TASK PROMPT
Retype every line from the one containing "Someone put down the blue_monasubax" through the last line of the records below, both included; leave out the pictures.
[[ PROVIDED RECORDS, beginning ]]
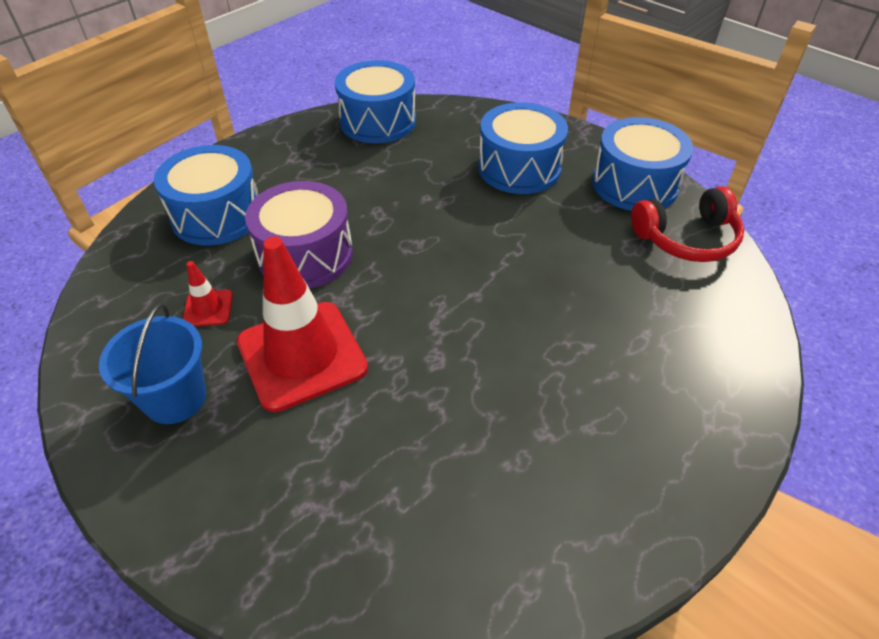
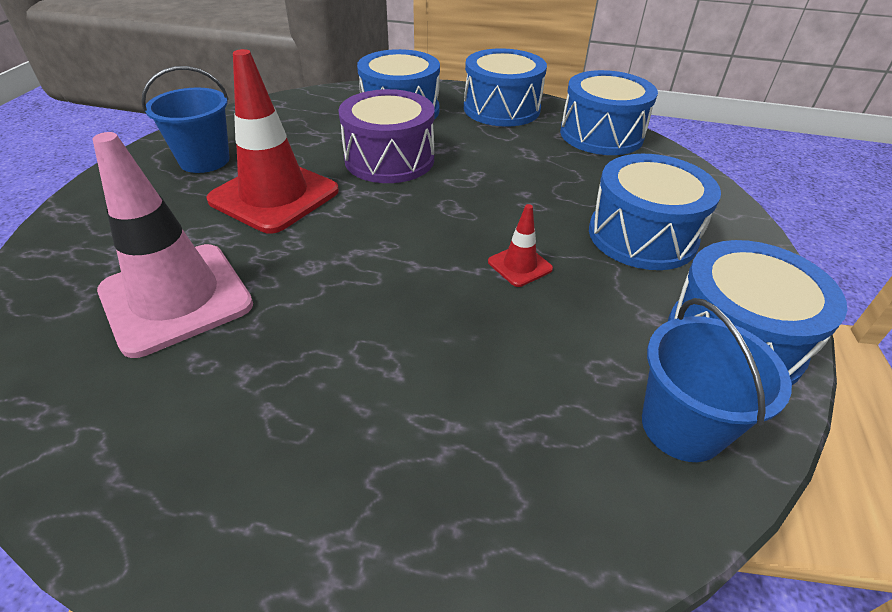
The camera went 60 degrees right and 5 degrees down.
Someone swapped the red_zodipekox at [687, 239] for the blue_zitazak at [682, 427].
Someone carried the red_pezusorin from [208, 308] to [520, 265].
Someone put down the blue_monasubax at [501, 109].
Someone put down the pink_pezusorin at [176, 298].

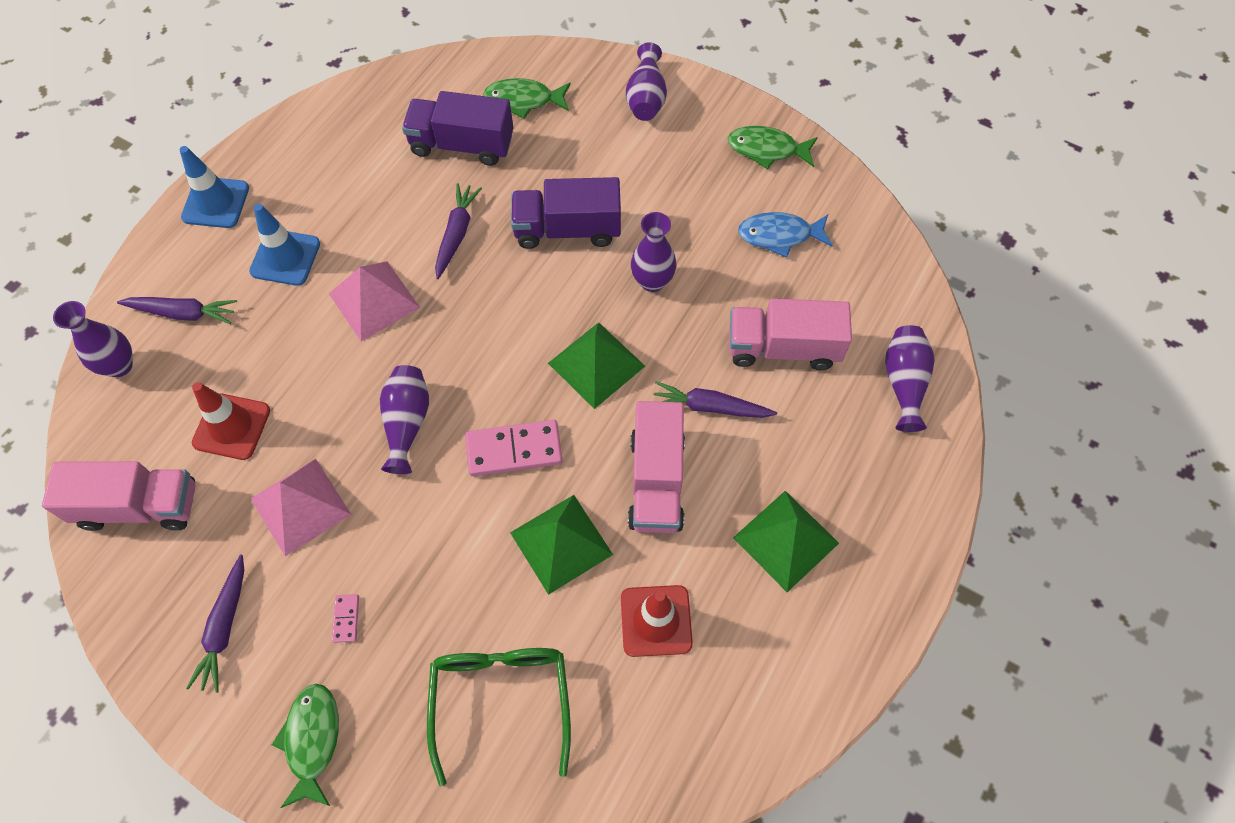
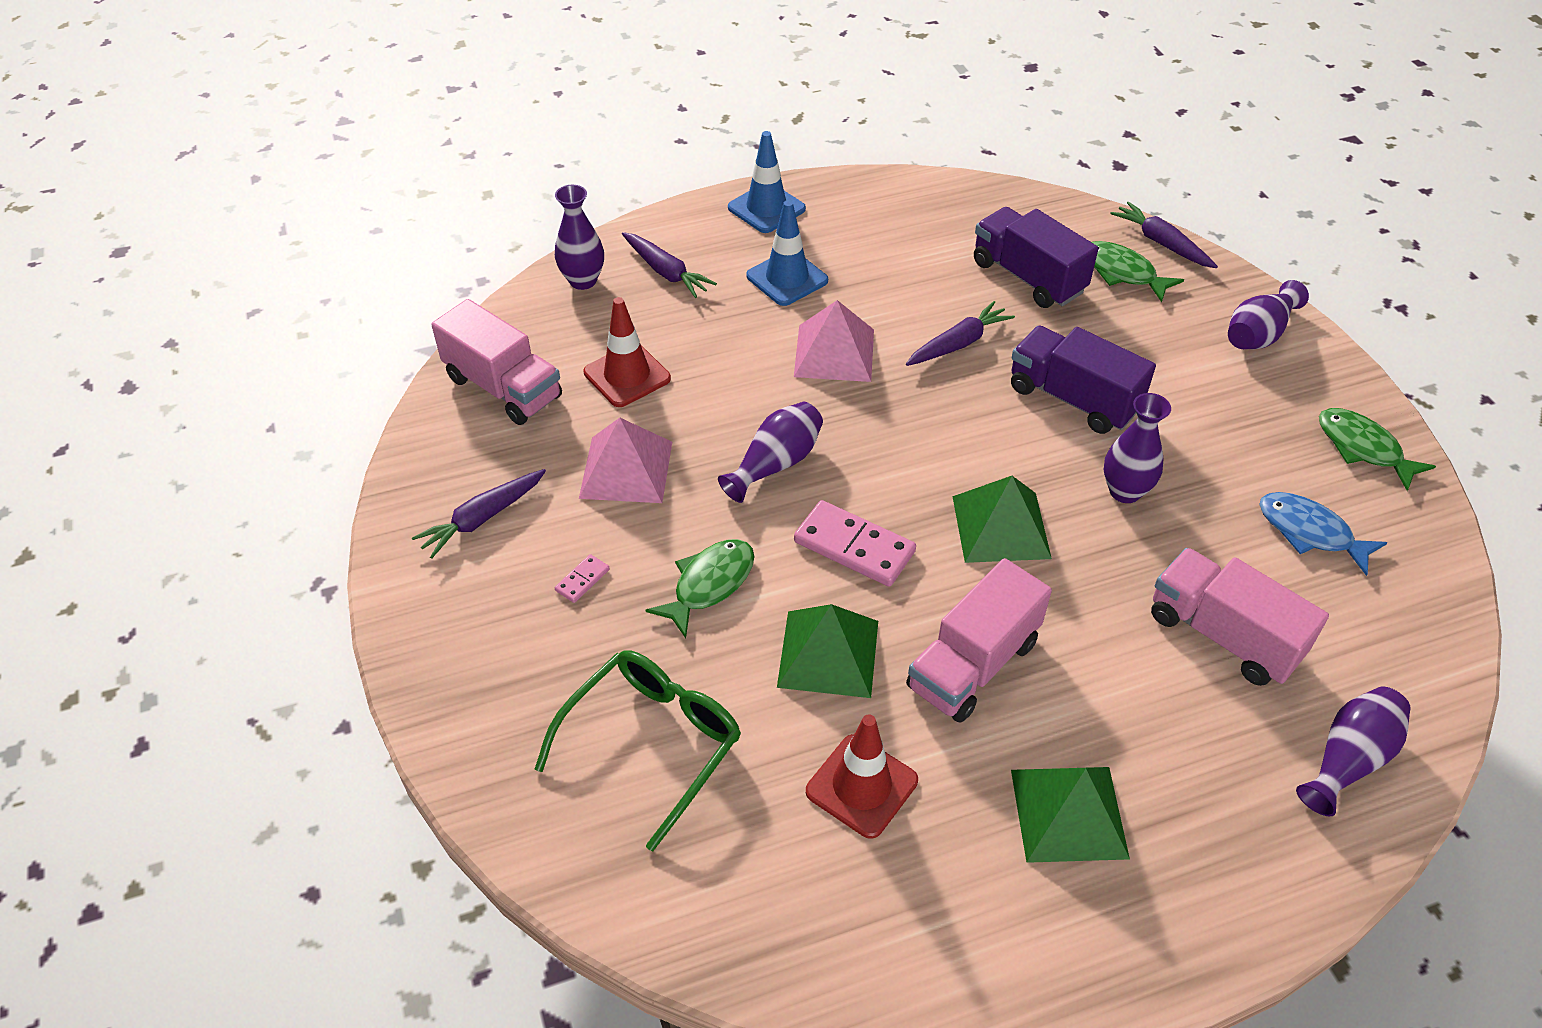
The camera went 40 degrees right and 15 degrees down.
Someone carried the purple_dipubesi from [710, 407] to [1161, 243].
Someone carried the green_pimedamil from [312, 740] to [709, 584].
[[ PROVIDED RECORDS, end ]]
EXERCISE OUTPUT
Someone put down the blue_monasubax at [501, 109].
Someone put down the pink_pezusorin at [176, 298].

The camera went 40 degrees right and 15 degrees down.
Someone carried the purple_dipubesi from [710, 407] to [1161, 243].
Someone carried the green_pimedamil from [312, 740] to [709, 584].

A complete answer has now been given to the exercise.